→ WHAT THE TASK ASKS
Please copy each line of the listing below precisely, excluding the images.
"""
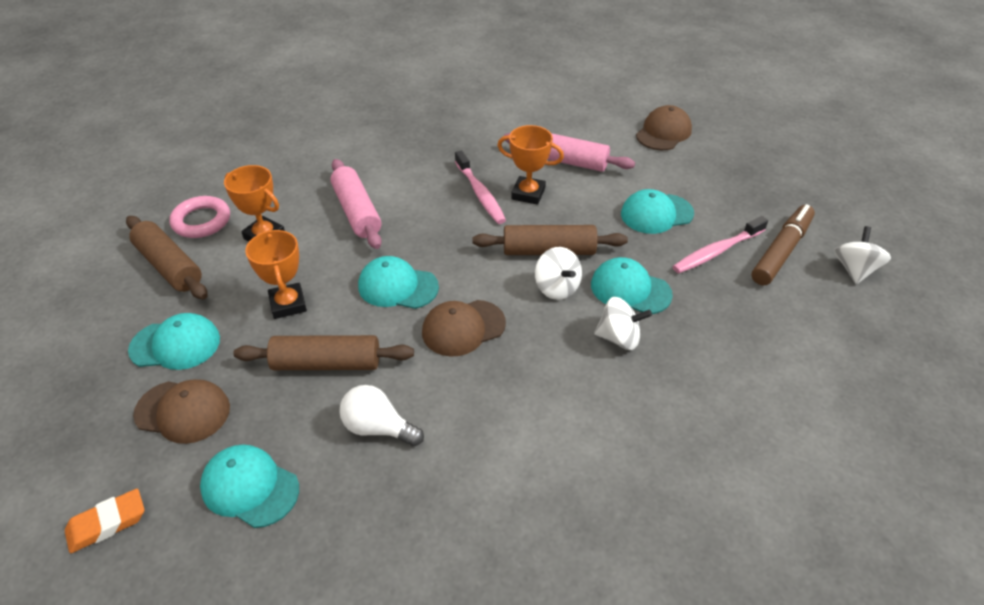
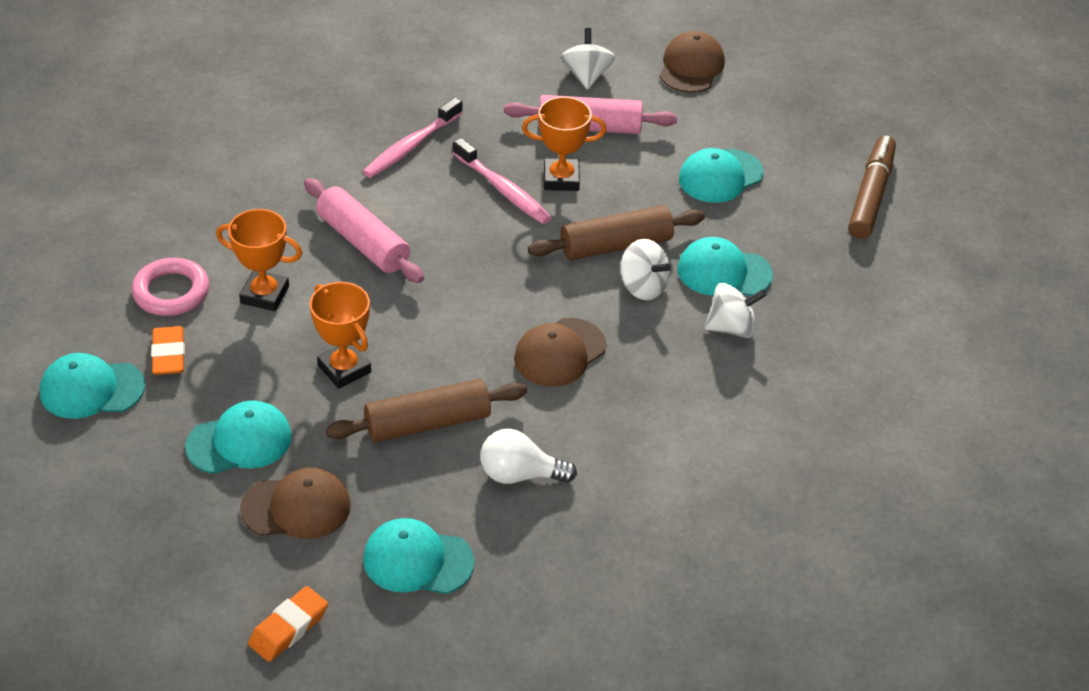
camera: 20 degrees left, 0 degrees up
(169, 266) = (169, 355): brown rolling pin -> orange eraser
(397, 286) = (462, 322): turquoise cap -> turquoise cap (91, 389)
(716, 251) = (802, 209): pink toothbrush -> pink toothbrush (411, 146)
(854, 270) = (952, 202): white spinning top -> white spinning top (586, 76)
"""
→ EXERCISE ANSWER
camera: 20 degrees left, 0 degrees up
(169, 266) = (169, 355): brown rolling pin -> orange eraser
(397, 286) = (462, 322): turquoise cap -> turquoise cap (91, 389)
(716, 251) = (802, 209): pink toothbrush -> pink toothbrush (411, 146)
(854, 270) = (952, 202): white spinning top -> white spinning top (586, 76)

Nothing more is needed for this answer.